++++ Data extracts ++++

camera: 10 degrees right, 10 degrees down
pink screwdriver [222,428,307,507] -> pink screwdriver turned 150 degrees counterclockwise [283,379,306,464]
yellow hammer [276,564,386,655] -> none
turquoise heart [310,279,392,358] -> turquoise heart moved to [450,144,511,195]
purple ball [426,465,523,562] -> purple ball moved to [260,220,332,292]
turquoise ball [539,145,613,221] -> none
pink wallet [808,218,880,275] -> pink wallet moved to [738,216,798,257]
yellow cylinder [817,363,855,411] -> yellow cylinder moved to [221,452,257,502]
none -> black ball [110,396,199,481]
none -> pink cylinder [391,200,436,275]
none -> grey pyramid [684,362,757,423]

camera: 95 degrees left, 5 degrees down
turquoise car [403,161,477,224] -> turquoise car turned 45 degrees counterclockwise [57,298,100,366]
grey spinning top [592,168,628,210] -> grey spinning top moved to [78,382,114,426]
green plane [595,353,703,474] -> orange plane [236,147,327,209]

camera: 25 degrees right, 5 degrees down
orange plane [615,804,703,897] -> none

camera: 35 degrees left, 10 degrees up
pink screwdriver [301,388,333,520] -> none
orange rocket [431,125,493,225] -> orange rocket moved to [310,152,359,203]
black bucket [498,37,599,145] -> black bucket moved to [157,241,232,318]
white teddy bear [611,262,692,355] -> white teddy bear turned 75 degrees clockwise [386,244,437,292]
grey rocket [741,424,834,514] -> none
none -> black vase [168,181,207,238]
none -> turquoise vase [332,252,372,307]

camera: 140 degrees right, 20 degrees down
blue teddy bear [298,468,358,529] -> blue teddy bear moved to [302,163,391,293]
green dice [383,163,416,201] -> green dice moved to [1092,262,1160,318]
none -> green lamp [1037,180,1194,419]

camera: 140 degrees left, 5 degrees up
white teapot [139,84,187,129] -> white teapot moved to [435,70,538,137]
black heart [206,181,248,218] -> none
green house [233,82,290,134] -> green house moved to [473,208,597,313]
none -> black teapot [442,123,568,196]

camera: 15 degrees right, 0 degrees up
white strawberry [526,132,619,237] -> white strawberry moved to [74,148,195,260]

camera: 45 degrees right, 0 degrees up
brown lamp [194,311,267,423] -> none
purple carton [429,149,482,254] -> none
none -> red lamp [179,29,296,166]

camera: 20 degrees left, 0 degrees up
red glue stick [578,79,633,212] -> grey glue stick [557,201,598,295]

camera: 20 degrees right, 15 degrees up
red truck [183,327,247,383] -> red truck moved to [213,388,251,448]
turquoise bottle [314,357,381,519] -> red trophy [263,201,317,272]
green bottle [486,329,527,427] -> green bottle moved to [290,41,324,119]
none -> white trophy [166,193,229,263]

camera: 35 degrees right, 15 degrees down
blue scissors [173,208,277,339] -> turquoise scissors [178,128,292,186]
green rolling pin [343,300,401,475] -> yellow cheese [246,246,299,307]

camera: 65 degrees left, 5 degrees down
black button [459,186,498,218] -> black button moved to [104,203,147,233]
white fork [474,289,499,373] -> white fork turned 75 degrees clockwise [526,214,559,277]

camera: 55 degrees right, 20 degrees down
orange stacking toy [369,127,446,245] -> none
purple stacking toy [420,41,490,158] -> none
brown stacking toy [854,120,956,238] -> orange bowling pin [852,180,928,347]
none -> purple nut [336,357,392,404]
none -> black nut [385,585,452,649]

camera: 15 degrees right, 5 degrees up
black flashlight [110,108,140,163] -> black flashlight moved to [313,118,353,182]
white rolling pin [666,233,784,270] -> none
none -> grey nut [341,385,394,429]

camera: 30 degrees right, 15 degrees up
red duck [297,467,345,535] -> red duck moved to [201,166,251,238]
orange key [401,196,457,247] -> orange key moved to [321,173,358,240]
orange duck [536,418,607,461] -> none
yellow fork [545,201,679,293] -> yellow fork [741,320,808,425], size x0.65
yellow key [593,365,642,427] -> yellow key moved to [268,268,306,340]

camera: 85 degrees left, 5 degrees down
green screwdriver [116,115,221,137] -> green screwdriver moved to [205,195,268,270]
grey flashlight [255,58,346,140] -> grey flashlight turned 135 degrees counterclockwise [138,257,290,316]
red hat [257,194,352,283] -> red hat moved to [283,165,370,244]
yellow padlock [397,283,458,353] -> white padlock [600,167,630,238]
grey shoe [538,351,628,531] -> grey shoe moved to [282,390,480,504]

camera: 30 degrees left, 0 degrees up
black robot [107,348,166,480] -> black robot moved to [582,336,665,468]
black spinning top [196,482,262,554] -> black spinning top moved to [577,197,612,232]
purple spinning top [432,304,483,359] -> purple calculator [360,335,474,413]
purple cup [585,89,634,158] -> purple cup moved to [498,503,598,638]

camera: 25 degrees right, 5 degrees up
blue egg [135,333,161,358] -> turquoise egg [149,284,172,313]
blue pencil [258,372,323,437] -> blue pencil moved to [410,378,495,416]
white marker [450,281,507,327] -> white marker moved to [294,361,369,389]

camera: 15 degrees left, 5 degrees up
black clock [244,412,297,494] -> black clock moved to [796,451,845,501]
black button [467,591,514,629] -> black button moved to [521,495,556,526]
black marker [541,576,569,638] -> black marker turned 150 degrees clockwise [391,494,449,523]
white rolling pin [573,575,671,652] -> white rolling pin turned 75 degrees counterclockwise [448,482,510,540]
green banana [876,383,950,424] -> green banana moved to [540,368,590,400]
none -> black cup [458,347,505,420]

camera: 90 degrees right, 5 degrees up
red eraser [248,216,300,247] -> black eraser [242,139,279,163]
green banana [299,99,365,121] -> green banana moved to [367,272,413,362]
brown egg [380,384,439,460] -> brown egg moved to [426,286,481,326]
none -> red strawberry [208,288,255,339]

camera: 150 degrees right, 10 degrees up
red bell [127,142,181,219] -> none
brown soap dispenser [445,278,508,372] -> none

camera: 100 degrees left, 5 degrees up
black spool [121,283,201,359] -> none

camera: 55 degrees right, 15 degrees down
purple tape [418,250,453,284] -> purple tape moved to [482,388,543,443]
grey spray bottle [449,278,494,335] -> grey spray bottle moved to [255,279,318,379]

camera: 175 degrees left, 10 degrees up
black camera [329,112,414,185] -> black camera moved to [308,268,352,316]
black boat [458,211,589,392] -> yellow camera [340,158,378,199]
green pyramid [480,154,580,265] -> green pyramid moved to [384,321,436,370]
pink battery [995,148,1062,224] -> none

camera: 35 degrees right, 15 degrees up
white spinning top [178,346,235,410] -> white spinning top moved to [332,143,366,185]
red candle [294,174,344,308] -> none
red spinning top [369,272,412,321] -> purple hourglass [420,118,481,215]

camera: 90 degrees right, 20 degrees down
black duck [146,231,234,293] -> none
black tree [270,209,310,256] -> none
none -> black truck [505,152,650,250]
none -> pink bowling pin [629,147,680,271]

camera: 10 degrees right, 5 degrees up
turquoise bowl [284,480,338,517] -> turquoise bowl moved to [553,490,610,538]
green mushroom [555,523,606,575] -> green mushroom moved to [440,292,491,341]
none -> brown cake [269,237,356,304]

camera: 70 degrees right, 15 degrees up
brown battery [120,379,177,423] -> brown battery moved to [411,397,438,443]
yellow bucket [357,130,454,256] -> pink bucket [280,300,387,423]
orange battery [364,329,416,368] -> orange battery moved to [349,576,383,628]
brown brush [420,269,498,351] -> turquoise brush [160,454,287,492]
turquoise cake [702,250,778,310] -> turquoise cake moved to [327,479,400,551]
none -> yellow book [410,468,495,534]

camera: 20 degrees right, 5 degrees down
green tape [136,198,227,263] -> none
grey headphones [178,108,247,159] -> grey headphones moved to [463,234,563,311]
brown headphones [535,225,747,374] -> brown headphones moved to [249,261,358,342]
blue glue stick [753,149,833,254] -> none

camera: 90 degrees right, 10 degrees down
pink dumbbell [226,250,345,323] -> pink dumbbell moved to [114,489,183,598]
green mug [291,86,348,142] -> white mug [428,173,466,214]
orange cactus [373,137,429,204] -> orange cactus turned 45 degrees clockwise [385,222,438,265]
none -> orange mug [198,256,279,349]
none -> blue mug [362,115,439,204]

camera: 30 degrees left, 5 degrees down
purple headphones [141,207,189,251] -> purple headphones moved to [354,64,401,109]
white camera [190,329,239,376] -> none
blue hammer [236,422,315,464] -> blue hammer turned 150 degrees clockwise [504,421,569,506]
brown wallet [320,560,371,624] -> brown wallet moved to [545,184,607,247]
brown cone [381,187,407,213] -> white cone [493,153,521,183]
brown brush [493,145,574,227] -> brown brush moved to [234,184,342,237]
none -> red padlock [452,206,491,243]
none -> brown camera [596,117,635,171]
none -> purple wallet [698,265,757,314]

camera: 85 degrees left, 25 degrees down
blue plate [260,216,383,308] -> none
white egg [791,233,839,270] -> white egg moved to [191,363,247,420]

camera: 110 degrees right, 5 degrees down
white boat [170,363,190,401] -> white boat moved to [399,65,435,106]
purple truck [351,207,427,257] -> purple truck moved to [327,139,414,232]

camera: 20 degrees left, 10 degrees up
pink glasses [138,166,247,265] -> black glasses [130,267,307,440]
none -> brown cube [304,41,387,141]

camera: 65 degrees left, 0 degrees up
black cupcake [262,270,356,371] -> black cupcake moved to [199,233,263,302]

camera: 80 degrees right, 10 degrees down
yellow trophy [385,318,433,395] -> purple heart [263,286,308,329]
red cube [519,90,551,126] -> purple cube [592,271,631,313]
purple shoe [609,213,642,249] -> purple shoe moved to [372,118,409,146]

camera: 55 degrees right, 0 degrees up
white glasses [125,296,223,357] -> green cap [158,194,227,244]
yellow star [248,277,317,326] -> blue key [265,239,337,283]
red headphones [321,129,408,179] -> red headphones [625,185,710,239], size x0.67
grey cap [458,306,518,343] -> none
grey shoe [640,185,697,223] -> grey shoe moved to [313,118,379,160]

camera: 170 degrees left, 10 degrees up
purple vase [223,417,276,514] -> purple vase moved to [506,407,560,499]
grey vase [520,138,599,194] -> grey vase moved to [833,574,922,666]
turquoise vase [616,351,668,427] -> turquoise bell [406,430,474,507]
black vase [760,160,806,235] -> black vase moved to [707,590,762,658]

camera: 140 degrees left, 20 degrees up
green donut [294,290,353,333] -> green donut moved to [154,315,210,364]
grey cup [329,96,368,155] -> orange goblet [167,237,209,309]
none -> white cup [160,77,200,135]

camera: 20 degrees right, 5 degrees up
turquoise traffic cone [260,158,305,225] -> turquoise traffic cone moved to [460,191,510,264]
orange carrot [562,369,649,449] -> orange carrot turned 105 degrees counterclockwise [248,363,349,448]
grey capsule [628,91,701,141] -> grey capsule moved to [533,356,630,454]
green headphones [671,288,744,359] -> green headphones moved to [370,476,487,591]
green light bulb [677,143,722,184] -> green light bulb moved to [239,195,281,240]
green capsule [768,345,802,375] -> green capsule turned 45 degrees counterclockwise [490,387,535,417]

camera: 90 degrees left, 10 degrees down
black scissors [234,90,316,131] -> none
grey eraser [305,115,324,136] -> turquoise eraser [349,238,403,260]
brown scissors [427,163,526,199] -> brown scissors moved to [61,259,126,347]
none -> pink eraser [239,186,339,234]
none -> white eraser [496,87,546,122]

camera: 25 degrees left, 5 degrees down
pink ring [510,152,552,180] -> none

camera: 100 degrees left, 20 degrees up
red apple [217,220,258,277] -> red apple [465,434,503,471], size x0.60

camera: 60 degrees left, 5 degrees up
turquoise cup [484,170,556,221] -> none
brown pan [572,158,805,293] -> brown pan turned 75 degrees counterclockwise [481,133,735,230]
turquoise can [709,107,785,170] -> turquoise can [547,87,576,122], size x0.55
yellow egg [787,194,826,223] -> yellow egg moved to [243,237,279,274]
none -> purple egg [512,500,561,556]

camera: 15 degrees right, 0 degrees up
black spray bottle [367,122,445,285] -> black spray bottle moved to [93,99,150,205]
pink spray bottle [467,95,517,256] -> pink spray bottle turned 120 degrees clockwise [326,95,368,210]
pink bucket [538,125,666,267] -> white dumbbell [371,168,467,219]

++++

» Work to be completed
Once you find the line with "purple spinning top" above, print it and every line after it up to and including the line with "brown egg [380,384,439,460]", exactly as written and nothing else.

» Response below
purple spinning top [432,304,483,359] -> purple calculator [360,335,474,413]
purple cup [585,89,634,158] -> purple cup moved to [498,503,598,638]

camera: 25 degrees right, 5 degrees up
blue egg [135,333,161,358] -> turquoise egg [149,284,172,313]
blue pencil [258,372,323,437] -> blue pencil moved to [410,378,495,416]
white marker [450,281,507,327] -> white marker moved to [294,361,369,389]

camera: 15 degrees left, 5 degrees up
black clock [244,412,297,494] -> black clock moved to [796,451,845,501]
black button [467,591,514,629] -> black button moved to [521,495,556,526]
black marker [541,576,569,638] -> black marker turned 150 degrees clockwise [391,494,449,523]
white rolling pin [573,575,671,652] -> white rolling pin turned 75 degrees counterclockwise [448,482,510,540]
green banana [876,383,950,424] -> green banana moved to [540,368,590,400]
none -> black cup [458,347,505,420]

camera: 90 degrees right, 5 degrees up
red eraser [248,216,300,247] -> black eraser [242,139,279,163]
green banana [299,99,365,121] -> green banana moved to [367,272,413,362]
brown egg [380,384,439,460] -> brown egg moved to [426,286,481,326]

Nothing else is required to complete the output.